SOURCE INFORMATION Start Marker

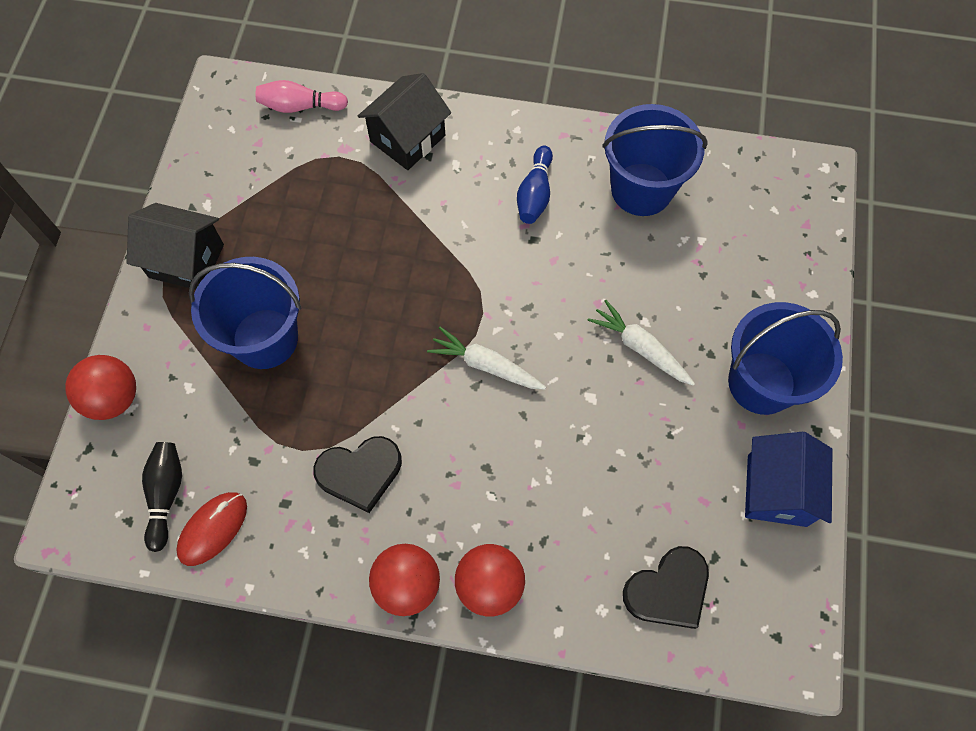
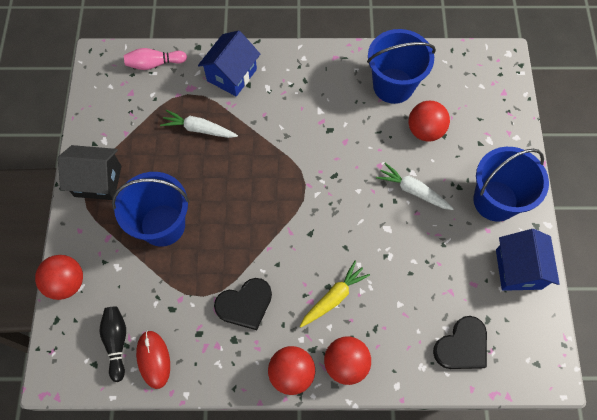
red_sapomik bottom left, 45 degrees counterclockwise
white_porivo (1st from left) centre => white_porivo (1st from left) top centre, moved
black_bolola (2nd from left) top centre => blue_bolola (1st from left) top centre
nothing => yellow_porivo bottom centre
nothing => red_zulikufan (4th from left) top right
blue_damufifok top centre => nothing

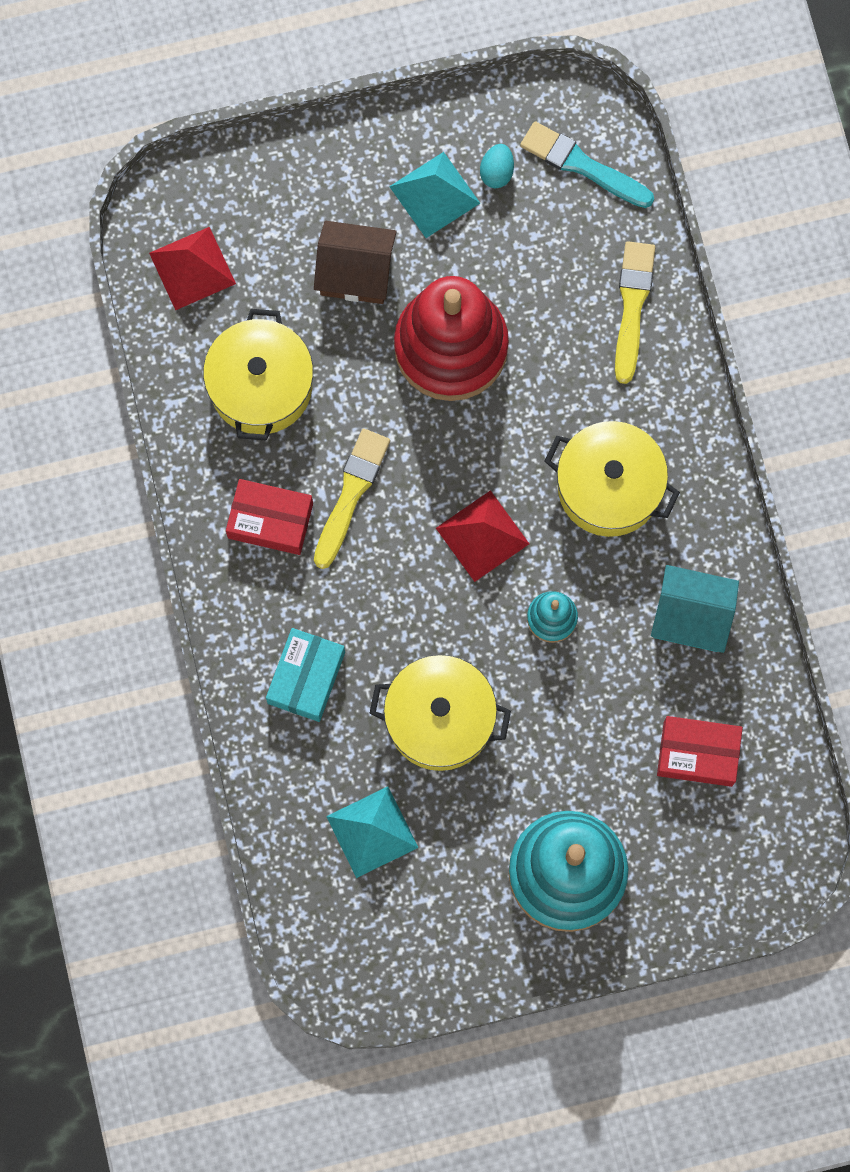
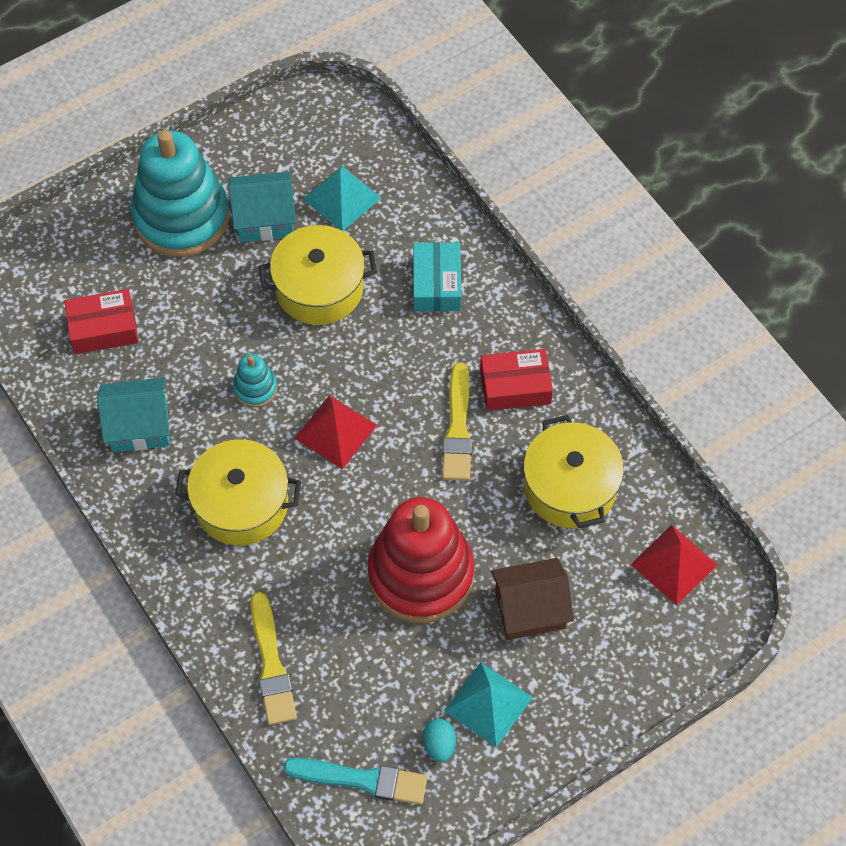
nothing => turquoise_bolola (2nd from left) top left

SOURCE INFORMATION End Marker

ABOUT THIS EXERCISE: An exact copy of the lines from the one with "white_porivo (1st from left) centre" through the end of the entries above, both included, is the whole answer. It contains no pictures.

EXERCISE OUTPUT:
white_porivo (1st from left) centre => white_porivo (1st from left) top centre, moved
black_bolola (2nd from left) top centre => blue_bolola (1st from left) top centre
nothing => yellow_porivo bottom centre
nothing => red_zulikufan (4th from left) top right
blue_damufifok top centre => nothing

nothing => turquoise_bolola (2nd from left) top left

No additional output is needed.